__Set problem__. Gather every line in the data below that contains the string "Humdrum". Case matters.

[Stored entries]
━━━━━━━━━━━━━━━━━━━━━━━━━━━━━━

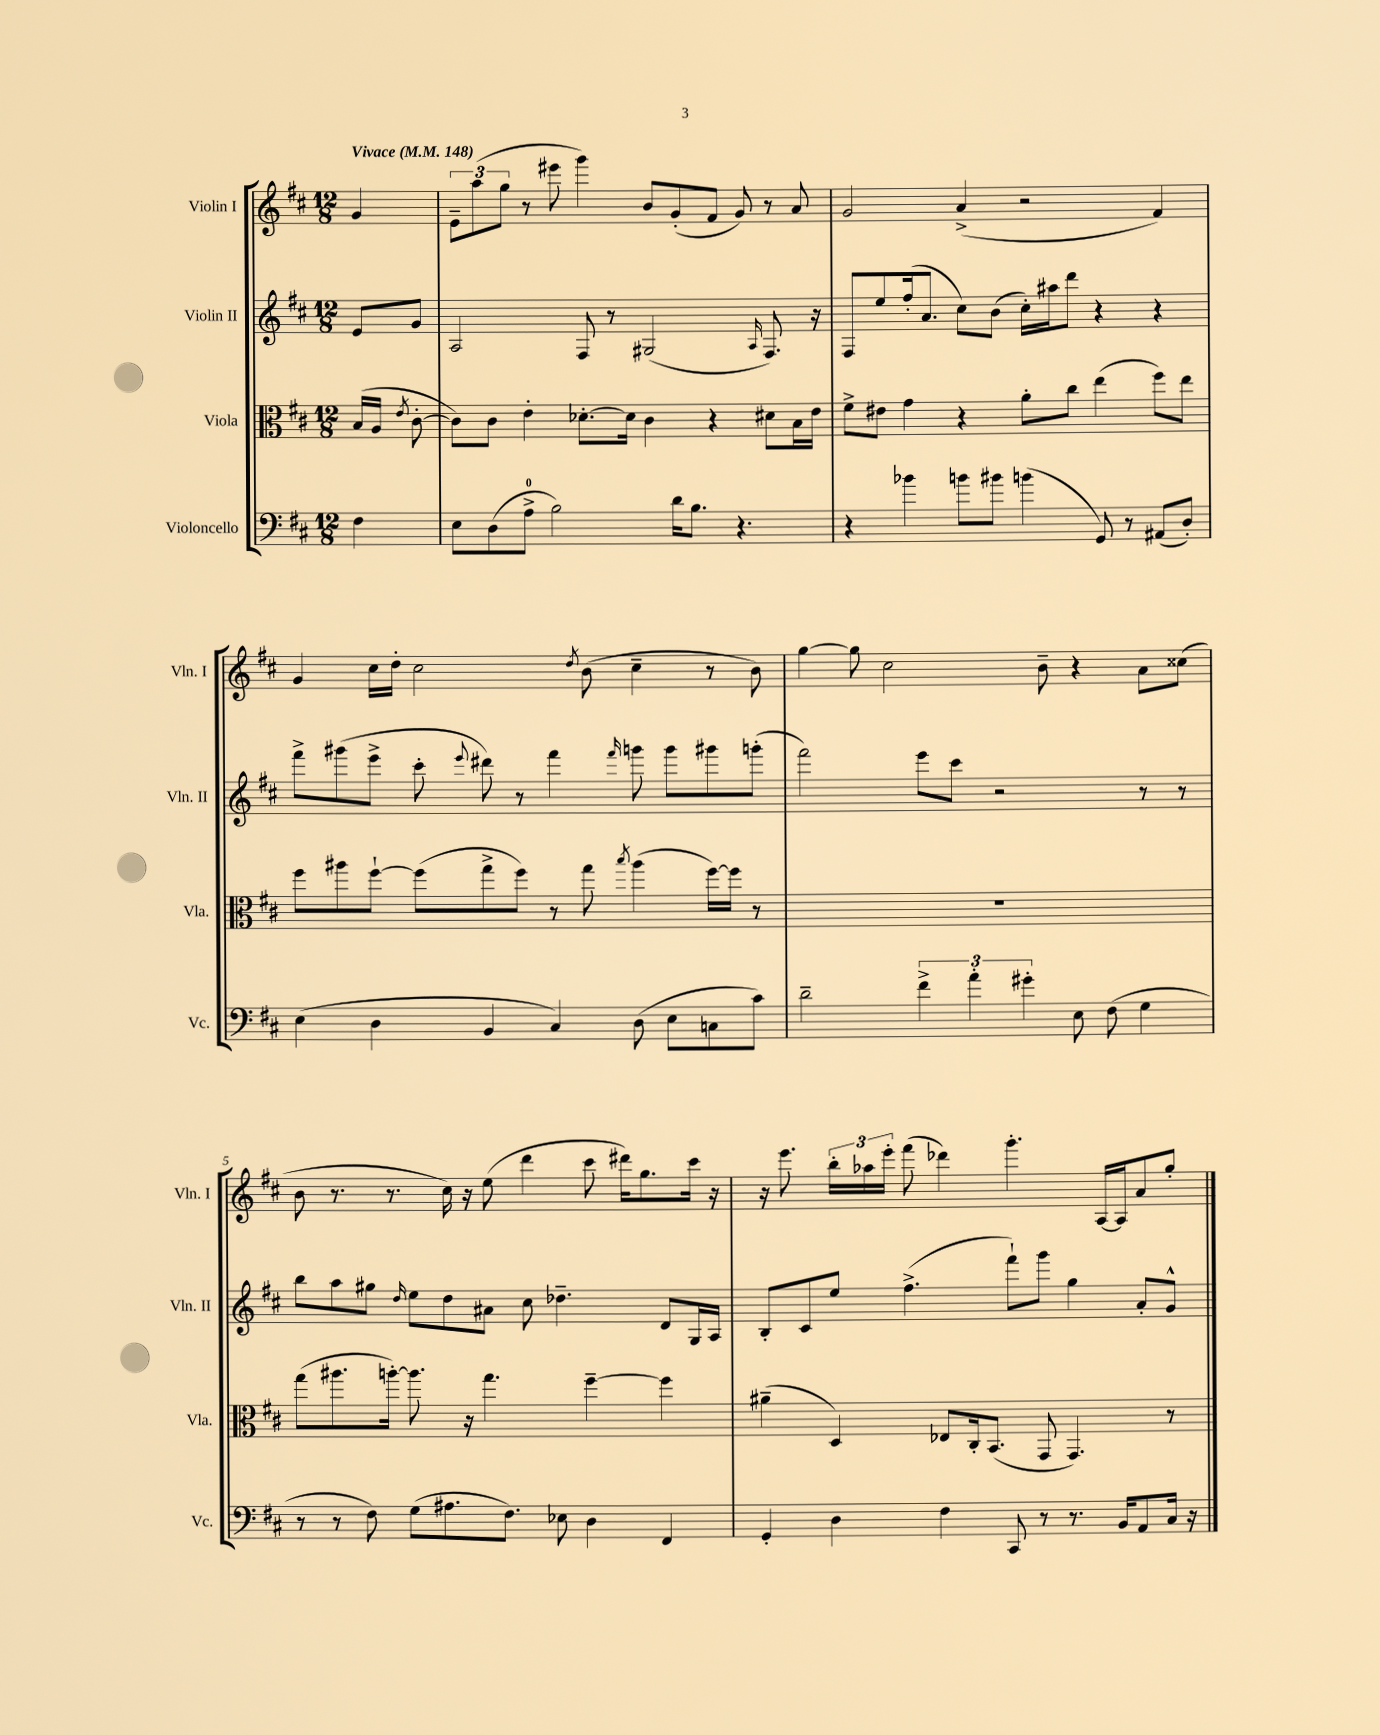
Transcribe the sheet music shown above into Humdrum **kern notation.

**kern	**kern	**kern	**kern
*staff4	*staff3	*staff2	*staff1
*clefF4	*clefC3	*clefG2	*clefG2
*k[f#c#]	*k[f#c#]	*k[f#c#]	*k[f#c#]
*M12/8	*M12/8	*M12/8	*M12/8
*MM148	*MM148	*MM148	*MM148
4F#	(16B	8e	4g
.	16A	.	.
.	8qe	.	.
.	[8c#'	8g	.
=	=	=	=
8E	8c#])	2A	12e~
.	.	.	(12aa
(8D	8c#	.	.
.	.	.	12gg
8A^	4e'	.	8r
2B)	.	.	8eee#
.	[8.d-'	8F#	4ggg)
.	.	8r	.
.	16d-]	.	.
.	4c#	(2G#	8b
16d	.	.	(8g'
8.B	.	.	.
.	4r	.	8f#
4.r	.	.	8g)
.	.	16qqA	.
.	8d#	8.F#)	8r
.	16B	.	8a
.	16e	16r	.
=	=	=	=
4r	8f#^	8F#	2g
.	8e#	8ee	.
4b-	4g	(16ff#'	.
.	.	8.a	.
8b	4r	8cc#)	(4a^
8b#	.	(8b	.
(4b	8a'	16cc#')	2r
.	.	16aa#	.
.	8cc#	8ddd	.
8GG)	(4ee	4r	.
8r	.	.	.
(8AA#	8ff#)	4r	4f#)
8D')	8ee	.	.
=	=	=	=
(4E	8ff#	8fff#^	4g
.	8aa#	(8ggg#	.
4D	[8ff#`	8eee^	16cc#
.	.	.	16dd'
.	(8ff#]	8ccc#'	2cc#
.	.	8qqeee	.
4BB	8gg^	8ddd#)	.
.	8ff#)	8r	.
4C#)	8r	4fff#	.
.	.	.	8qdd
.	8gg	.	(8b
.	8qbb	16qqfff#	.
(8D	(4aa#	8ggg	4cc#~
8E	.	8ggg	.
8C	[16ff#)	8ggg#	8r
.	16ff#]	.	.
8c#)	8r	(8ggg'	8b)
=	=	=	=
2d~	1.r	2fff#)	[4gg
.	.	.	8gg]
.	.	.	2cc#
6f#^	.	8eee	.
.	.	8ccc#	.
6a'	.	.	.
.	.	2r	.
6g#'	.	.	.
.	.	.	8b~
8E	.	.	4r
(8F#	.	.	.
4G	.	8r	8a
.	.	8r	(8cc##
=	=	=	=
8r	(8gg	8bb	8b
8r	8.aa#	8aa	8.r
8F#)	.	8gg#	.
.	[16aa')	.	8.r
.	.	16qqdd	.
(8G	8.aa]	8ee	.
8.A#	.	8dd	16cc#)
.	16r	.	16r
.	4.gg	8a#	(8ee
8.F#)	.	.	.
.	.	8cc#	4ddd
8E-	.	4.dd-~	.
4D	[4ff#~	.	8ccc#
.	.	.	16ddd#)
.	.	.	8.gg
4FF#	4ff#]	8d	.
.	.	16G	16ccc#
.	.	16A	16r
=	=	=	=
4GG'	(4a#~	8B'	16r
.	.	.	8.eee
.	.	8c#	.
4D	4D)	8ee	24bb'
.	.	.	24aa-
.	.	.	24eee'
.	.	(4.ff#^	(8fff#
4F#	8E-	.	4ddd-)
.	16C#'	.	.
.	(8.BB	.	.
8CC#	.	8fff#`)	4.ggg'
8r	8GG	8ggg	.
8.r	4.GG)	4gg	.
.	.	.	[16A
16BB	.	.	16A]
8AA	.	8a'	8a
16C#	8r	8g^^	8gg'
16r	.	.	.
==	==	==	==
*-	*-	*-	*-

━━━━━━━━━━━━━━━━━━━━━━━━━━━━━━

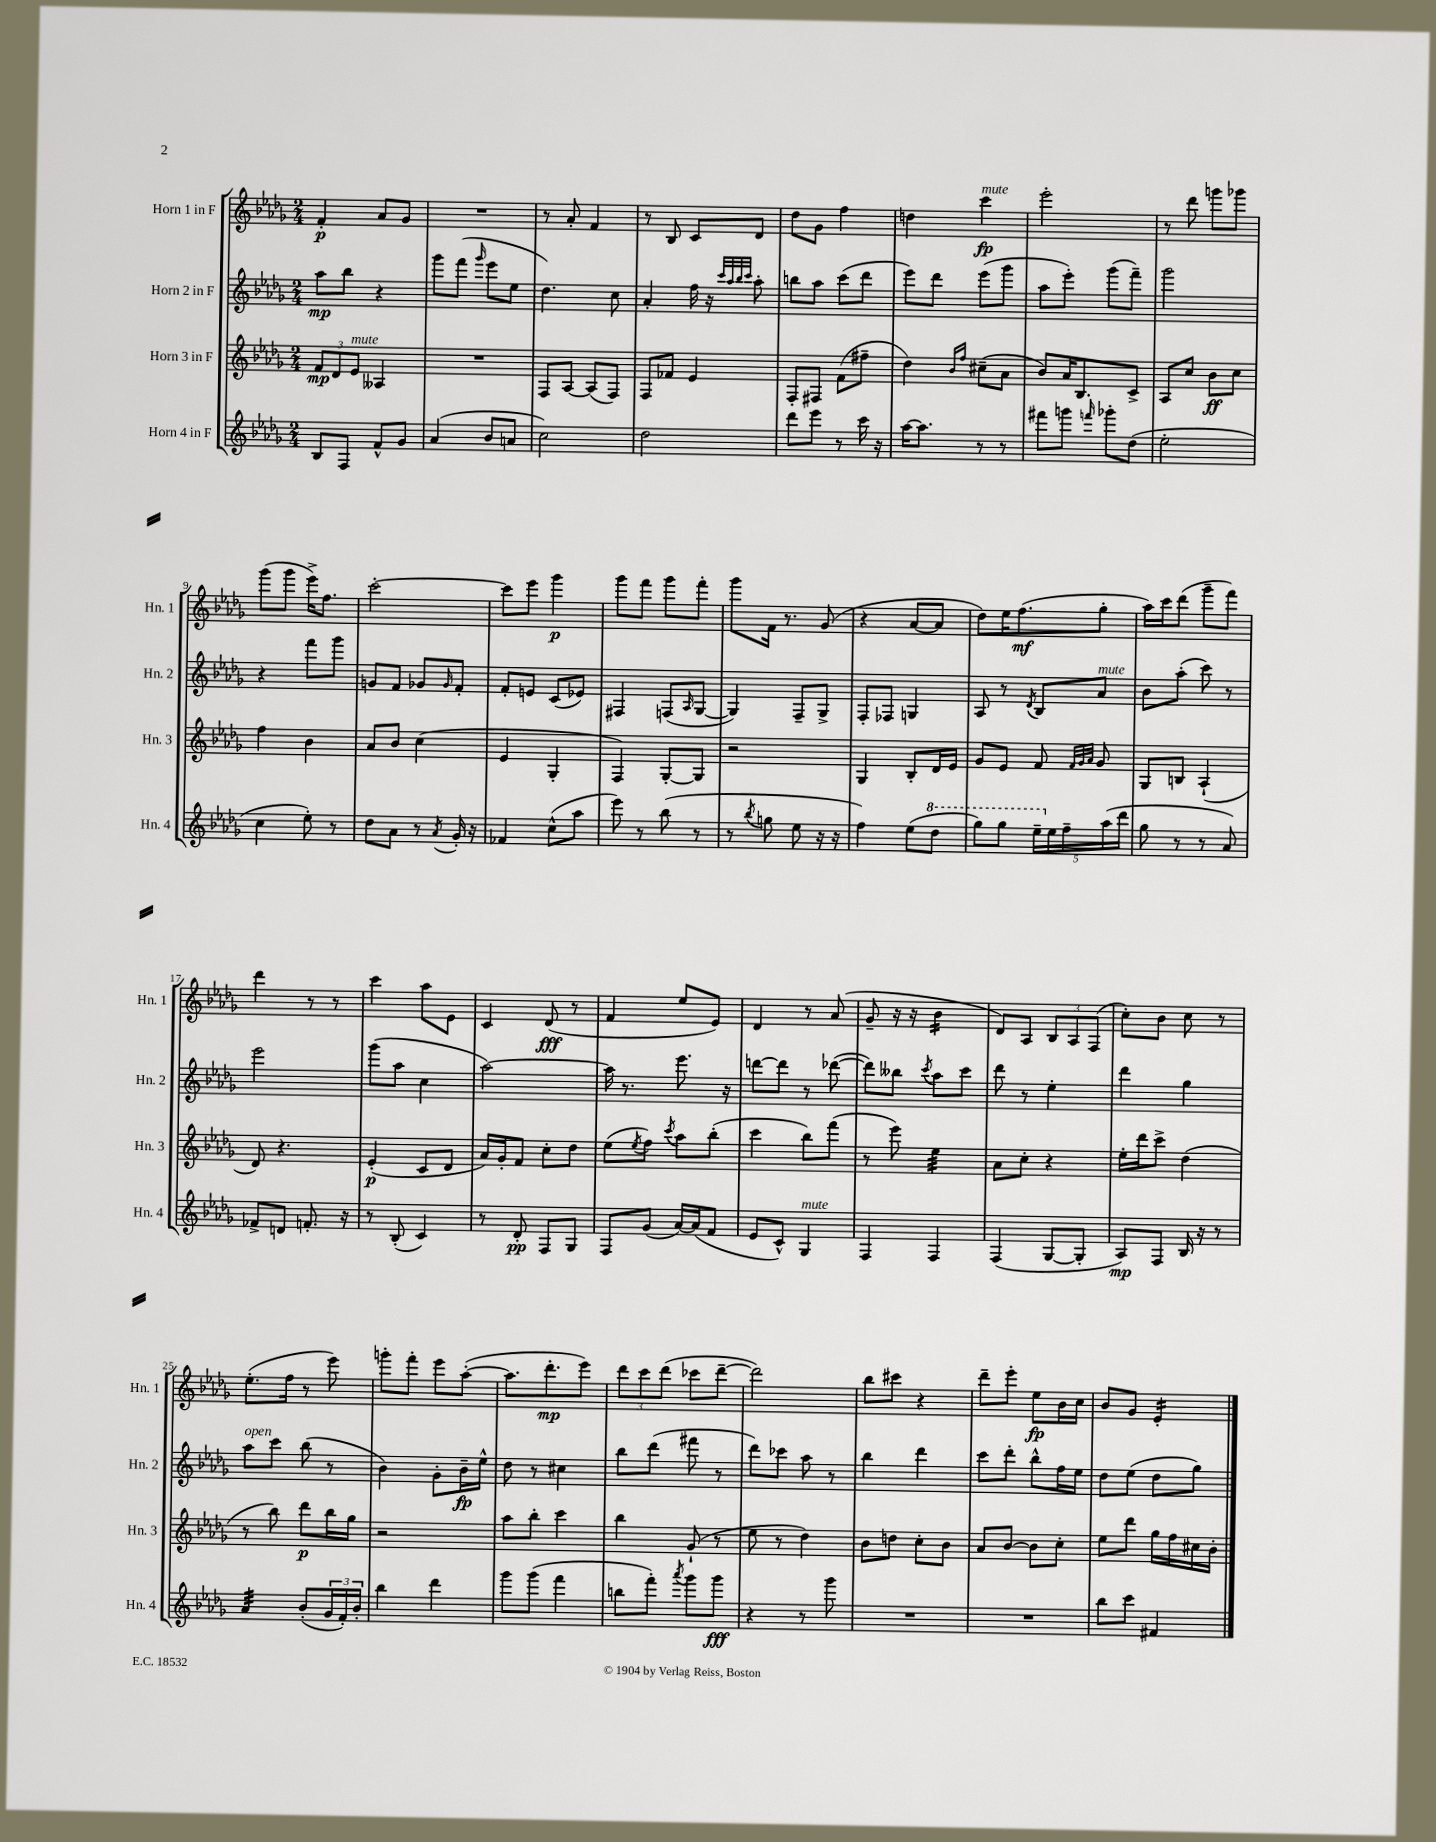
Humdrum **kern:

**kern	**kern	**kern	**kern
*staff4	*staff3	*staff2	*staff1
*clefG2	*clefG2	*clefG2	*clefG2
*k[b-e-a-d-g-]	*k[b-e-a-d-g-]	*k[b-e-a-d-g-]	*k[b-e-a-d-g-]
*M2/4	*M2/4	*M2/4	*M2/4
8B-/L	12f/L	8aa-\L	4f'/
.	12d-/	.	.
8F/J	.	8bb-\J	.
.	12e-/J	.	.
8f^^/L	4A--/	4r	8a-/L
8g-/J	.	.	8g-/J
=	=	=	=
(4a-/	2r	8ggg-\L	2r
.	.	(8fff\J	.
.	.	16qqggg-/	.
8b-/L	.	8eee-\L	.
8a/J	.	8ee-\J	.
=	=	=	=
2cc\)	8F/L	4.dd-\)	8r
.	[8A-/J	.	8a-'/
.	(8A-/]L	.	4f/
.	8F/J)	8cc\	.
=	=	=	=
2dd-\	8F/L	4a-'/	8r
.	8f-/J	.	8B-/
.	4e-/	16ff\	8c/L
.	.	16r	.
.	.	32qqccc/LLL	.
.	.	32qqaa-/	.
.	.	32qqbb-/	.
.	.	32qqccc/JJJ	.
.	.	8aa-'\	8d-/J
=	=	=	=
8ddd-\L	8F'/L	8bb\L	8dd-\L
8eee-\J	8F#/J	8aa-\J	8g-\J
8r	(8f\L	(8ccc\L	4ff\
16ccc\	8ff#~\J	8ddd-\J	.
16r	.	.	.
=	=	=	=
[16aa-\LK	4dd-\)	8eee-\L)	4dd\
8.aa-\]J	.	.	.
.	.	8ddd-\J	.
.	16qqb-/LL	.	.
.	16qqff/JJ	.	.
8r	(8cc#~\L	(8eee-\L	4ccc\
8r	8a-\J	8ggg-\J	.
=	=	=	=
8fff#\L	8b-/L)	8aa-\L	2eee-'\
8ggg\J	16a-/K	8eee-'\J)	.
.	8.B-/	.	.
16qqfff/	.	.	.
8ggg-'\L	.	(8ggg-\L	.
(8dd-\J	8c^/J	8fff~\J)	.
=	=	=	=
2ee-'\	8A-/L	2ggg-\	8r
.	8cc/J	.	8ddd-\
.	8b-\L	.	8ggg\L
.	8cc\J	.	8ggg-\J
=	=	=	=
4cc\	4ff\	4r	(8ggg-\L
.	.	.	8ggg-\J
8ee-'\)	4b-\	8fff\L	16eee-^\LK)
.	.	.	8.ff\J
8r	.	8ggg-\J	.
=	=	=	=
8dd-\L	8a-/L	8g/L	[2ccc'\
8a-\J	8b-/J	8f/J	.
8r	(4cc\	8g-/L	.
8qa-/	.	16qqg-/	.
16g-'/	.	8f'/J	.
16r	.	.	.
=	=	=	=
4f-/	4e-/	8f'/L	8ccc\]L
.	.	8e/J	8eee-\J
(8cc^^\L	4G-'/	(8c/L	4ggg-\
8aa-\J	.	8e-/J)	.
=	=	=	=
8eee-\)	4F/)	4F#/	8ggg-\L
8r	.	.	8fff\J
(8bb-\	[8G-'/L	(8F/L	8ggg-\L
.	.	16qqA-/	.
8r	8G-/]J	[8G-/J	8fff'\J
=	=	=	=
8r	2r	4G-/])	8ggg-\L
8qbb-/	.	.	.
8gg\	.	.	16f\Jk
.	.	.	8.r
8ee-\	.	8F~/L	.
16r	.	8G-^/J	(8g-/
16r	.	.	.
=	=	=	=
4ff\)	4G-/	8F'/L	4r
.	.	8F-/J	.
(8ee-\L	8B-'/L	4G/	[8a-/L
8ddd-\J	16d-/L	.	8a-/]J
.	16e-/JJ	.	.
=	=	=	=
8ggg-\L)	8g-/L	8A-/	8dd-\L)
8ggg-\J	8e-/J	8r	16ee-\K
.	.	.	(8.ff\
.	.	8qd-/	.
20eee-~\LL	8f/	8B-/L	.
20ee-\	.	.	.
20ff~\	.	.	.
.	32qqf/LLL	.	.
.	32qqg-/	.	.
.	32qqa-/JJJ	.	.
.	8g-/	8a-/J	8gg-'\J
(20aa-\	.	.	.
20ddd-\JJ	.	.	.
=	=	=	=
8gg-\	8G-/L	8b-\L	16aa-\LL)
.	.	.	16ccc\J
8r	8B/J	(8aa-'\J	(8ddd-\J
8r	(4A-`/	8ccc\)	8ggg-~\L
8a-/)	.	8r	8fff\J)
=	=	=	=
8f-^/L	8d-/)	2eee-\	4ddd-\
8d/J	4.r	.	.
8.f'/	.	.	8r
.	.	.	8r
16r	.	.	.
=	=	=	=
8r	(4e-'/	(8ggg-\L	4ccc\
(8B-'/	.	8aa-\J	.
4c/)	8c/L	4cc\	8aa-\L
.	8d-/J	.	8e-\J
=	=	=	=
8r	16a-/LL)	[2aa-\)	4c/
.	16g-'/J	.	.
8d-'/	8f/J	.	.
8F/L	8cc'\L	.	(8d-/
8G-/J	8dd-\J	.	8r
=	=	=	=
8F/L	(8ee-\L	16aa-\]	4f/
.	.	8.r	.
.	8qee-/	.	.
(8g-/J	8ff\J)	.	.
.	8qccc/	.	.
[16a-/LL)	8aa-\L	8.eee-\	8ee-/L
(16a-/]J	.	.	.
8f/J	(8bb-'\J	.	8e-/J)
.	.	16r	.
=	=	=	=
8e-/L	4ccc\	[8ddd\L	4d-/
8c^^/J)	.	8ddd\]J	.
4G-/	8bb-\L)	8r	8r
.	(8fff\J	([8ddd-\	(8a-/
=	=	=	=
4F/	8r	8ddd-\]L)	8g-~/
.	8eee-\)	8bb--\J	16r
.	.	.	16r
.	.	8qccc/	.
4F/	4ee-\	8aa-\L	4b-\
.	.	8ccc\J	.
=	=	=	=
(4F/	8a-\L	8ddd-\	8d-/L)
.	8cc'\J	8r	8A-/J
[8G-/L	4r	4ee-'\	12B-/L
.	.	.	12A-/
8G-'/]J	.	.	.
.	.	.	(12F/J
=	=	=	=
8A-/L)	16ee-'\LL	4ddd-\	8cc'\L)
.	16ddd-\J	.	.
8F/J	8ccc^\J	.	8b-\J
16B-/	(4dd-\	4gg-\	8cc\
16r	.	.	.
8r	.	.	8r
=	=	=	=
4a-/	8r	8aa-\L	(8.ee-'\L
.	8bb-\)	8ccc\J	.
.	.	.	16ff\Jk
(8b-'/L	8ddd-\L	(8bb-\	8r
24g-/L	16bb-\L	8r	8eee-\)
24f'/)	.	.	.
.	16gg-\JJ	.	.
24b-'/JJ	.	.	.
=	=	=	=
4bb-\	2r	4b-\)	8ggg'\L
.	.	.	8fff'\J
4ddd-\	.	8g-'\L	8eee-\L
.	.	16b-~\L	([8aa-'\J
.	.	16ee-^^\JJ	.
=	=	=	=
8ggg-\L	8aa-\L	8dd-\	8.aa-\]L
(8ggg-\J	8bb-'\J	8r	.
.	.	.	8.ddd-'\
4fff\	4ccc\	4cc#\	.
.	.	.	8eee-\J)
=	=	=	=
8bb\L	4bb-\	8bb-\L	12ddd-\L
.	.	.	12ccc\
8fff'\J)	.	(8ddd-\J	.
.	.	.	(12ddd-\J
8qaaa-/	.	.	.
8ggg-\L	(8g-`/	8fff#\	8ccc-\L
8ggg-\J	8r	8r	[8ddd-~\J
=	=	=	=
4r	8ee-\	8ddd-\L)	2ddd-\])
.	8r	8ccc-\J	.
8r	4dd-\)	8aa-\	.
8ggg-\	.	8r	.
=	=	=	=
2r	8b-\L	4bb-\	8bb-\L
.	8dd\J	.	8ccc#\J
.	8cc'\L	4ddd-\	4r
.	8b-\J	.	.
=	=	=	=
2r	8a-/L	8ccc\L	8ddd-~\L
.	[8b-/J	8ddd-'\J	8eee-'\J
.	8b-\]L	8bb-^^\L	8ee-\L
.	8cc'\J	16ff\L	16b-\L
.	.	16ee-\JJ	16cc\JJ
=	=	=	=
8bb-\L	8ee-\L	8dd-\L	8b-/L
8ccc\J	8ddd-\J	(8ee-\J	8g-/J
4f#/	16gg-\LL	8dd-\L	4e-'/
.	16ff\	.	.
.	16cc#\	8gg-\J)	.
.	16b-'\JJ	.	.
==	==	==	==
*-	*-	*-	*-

━━━━━━━━━━━━━━━━━━━━━━━━━━━━━━

__Correct answer__.
Transcribe the sheet music shown above into Humdrum **kern notation.
Humdrum **kern:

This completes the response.